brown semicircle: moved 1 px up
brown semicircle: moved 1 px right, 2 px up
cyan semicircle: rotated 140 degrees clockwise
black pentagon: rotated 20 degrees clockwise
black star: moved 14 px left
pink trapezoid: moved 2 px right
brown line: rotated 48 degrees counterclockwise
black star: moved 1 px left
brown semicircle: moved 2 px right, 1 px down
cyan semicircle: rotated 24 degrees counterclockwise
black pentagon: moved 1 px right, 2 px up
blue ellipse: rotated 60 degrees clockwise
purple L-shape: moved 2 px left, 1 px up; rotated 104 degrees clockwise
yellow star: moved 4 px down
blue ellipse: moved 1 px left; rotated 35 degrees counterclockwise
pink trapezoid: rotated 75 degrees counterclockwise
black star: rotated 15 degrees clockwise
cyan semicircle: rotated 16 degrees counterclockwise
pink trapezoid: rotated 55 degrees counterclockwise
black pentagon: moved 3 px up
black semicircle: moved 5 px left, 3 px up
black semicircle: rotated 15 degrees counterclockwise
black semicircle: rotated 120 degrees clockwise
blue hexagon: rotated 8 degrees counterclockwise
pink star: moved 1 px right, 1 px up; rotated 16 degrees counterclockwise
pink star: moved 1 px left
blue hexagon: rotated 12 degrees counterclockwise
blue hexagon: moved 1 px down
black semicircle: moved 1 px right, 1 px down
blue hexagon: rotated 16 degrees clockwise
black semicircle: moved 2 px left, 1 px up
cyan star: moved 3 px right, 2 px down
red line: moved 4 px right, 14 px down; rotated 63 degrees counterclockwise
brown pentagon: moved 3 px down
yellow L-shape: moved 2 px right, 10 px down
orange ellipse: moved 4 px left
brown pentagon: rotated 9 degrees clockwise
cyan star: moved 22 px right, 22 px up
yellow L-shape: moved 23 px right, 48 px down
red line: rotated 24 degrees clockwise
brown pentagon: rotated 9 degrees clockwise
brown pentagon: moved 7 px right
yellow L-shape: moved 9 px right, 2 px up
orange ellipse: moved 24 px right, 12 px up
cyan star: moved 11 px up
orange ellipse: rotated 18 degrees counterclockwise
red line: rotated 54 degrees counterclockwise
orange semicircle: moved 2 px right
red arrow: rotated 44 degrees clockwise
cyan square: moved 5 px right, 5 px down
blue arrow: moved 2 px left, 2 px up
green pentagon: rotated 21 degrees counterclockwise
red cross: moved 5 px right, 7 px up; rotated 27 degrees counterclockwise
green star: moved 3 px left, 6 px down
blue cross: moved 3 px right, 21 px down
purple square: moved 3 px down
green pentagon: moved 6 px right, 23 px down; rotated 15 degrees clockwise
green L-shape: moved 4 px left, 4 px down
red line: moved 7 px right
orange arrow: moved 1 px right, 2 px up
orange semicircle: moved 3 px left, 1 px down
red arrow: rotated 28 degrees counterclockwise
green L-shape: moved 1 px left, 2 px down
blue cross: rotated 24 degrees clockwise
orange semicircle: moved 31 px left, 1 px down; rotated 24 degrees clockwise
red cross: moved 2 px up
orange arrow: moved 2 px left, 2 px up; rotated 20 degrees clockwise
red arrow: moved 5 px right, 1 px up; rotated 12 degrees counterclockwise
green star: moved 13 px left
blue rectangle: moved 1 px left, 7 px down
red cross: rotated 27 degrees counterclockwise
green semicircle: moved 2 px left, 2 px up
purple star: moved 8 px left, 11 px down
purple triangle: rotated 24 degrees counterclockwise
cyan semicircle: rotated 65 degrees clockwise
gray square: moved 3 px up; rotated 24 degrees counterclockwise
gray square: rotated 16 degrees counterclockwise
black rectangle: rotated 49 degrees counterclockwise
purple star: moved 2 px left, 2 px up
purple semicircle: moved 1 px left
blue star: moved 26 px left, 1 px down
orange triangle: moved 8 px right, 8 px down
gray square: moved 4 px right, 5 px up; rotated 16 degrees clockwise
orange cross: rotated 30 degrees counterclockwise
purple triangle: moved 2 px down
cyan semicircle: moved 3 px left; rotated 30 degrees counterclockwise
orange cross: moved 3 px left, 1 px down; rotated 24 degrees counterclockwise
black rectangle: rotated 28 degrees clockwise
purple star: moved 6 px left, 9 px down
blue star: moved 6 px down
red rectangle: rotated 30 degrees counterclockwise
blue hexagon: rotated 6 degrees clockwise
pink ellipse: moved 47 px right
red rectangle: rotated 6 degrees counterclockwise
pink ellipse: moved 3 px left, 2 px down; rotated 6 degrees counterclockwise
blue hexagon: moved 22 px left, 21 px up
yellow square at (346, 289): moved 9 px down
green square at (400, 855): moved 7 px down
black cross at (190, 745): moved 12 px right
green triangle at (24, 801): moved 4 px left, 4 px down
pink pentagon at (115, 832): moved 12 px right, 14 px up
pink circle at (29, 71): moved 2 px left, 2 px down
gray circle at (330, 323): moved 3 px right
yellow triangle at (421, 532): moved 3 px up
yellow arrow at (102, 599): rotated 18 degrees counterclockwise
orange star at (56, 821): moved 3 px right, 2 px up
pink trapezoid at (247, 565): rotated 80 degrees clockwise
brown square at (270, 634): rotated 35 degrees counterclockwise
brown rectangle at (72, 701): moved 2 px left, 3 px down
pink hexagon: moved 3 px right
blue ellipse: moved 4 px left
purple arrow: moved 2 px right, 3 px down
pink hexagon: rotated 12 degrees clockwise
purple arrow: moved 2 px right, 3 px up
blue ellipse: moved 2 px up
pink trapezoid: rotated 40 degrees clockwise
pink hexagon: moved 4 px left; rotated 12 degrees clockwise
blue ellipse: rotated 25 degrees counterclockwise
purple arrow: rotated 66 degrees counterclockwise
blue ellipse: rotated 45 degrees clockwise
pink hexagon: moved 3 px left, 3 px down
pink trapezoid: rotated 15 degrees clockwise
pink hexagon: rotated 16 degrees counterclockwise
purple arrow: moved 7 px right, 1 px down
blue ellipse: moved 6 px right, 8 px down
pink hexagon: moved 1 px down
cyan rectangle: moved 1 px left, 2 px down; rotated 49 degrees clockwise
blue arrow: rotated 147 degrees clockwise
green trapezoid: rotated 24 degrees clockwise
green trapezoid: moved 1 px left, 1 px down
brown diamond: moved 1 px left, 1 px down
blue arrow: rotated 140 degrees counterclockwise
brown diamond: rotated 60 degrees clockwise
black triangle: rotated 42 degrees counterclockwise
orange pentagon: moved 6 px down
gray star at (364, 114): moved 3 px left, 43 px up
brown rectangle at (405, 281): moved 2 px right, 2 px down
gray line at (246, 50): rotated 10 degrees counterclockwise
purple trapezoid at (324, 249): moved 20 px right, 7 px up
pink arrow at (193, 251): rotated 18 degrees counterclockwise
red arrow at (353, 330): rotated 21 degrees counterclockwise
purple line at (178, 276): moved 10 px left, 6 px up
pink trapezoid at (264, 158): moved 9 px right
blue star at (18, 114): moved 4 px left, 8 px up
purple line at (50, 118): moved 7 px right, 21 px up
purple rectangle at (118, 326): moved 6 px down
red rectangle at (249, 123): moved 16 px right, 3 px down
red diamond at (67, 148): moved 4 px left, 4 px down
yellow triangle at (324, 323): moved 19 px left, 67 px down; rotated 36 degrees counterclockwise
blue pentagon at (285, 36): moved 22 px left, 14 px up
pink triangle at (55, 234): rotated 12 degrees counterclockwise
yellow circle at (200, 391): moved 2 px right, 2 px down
--*--
WHAT YOU HAVE TO DO >> Revise the stretch of records from the start through the line containing "yellow L-shape: moved 2 px right, 10 px down", giving those lines again with "counterclockwise" replaced by "anticlockwise" and everything else unchanged.

RIGHT ANSWER >>
brown semicircle: moved 1 px up
brown semicircle: moved 1 px right, 2 px up
cyan semicircle: rotated 140 degrees clockwise
black pentagon: rotated 20 degrees clockwise
black star: moved 14 px left
pink trapezoid: moved 2 px right
brown line: rotated 48 degrees anticlockwise
black star: moved 1 px left
brown semicircle: moved 2 px right, 1 px down
cyan semicircle: rotated 24 degrees anticlockwise
black pentagon: moved 1 px right, 2 px up
blue ellipse: rotated 60 degrees clockwise
purple L-shape: moved 2 px left, 1 px up; rotated 104 degrees clockwise
yellow star: moved 4 px down
blue ellipse: moved 1 px left; rotated 35 degrees anticlockwise
pink trapezoid: rotated 75 degrees anticlockwise
black star: rotated 15 degrees clockwise
cyan semicircle: rotated 16 degrees anticlockwise
pink trapezoid: rotated 55 degrees anticlockwise
black pentagon: moved 3 px up
black semicircle: moved 5 px left, 3 px up
black semicircle: rotated 15 degrees anticlockwise
black semicircle: rotated 120 degrees clockwise
blue hexagon: rotated 8 degrees anticlockwise
pink star: moved 1 px right, 1 px up; rotated 16 degrees anticlockwise
pink star: moved 1 px left
blue hexagon: rotated 12 degrees anticlockwise
blue hexagon: moved 1 px down
black semicircle: moved 1 px right, 1 px down
blue hexagon: rotated 16 degrees clockwise
black semicircle: moved 2 px left, 1 px up
cyan star: moved 3 px right, 2 px down
red line: moved 4 px right, 14 px down; rotated 63 degrees anticlockwise
brown pentagon: moved 3 px down
yellow L-shape: moved 2 px right, 10 px down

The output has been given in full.